■ **Assigned task**
Copy the records below exactly, from the line containing "(678, 347) = (579, 111): black" through the last line, and leave out every picture.

■ **Data provided**
=-=-=

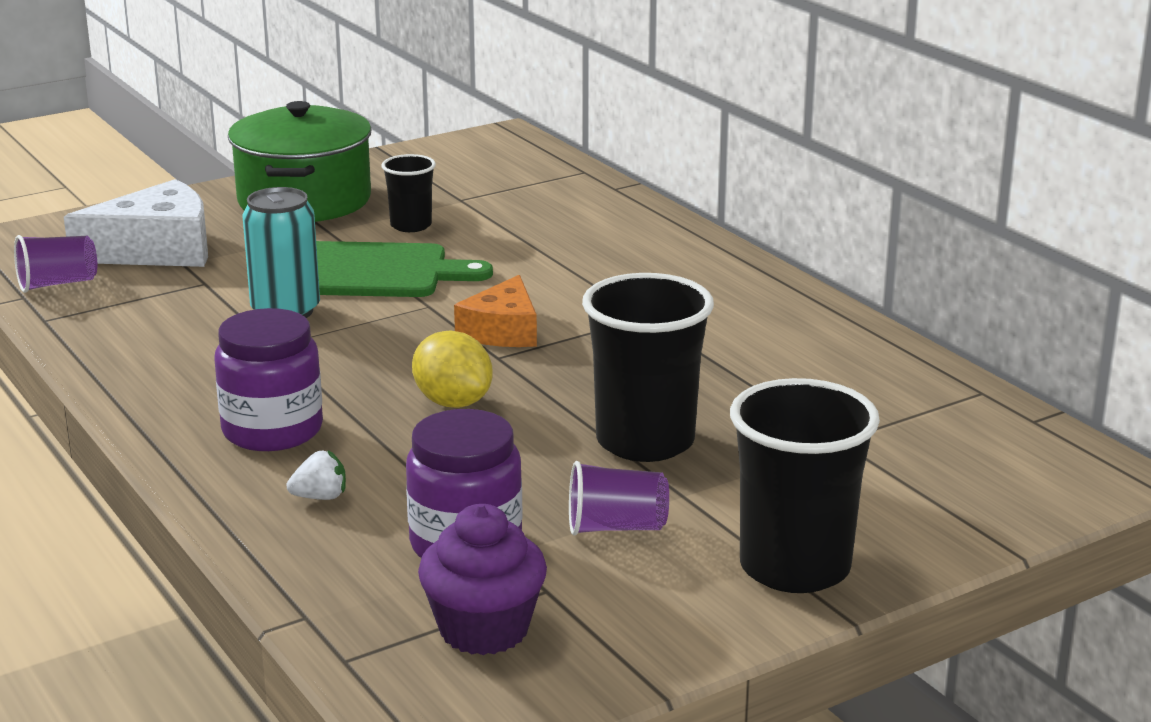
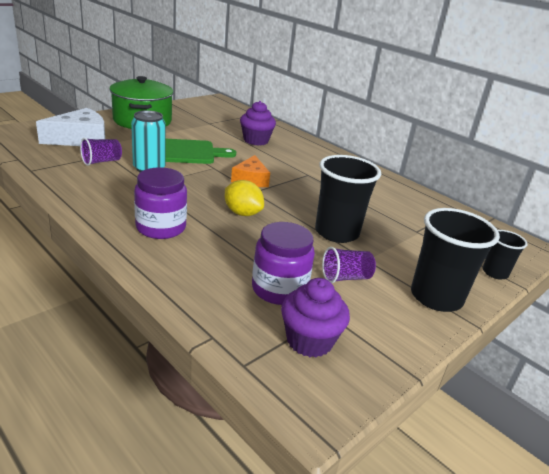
camera: 15 degrees left, 5 degrees up
(57, 284) = (34, 153): purple cup -> purple cup (101, 161)
(320, 497) = (196, 264): white strawberry -> none
(411, 225) = (192, 133): black cup -> black cup (495, 273)
(556, 239) = (256, 140): none -> purple cupcake

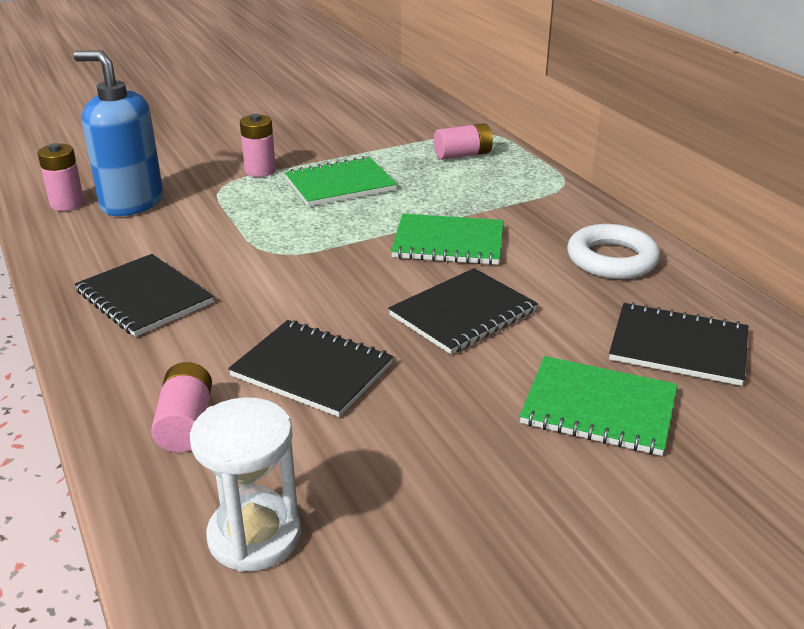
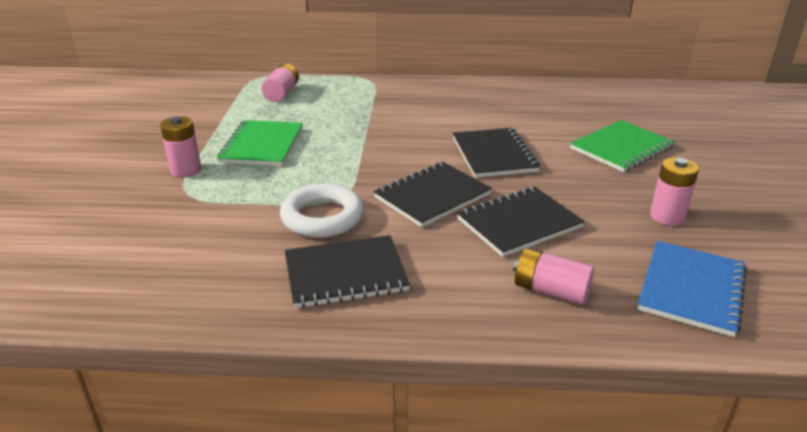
camera: 60 degrees left, 0 degrees up
(67, 203) = (95, 285): pink battery -> pink battery (667, 216)
(131, 203) = (152, 246): blue soap dispenser -> none
(254, 536) = (691, 289): white hourglass -> blue notebook
(448, 242) = (400, 133): green notebook -> none
(611, 259) = (475, 97): white ring -> white ring (322, 217)
(678, 347) = (579, 111): black notebook -> black notebook (432, 196)

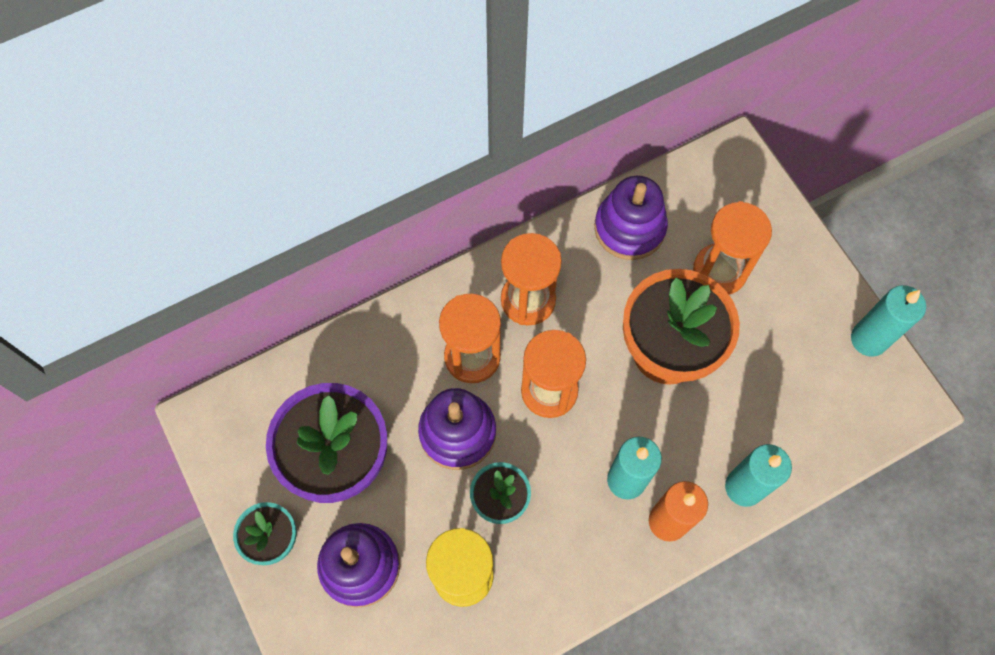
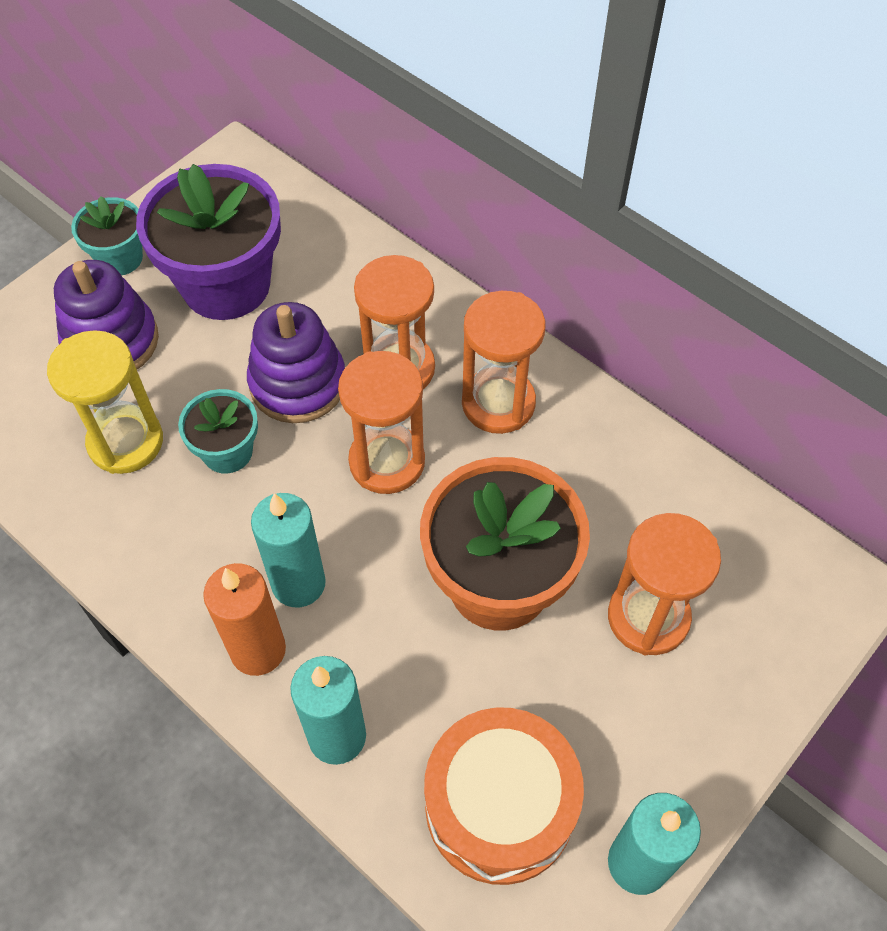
camera: 70 degrees right, 10 degrees down
(629, 228) = (655, 487): purple stacking toy -> none
(815, 403) = (500, 806): none -> orange drum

=-=-=

■ **Answer area**
(678, 347) = (579, 111): black notebook -> black notebook (432, 196)

camera: 70 degrees right, 10 degrees down
(629, 228) = (655, 487): purple stacking toy -> none
(815, 403) = (500, 806): none -> orange drum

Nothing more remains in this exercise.